Your assignment: A single stretch of the material below is to be transcribed exactly, starting at the line with "(215, 323) = (471, 526): orange" and ending after the line with "(561, 183) = (661, 183): yellow".

Data for the task Start Marker

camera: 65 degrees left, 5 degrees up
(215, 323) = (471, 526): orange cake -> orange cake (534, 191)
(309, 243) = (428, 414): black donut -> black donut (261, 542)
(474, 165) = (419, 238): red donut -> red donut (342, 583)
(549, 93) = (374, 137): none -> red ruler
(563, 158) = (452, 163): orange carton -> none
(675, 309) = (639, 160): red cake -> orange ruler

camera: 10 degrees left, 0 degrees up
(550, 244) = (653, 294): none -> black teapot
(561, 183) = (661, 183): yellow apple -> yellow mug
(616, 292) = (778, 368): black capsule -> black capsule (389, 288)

Data for the task End Marker
Data for the task Start Marker

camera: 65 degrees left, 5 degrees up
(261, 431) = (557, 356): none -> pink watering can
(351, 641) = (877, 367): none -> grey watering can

Data for the task End Marker

Expected output:
(215, 323) = (471, 526): orange cake -> orange cake (534, 191)
(309, 243) = (428, 414): black donut -> black donut (261, 542)
(474, 165) = (419, 238): red donut -> red donut (342, 583)
(549, 93) = (374, 137): none -> red ruler
(563, 158) = (452, 163): orange carton -> none
(675, 309) = (639, 160): red cake -> orange ruler

camera: 10 degrees left, 0 degrees up
(550, 244) = (653, 294): none -> black teapot
(561, 183) = (661, 183): yellow apple -> yellow mug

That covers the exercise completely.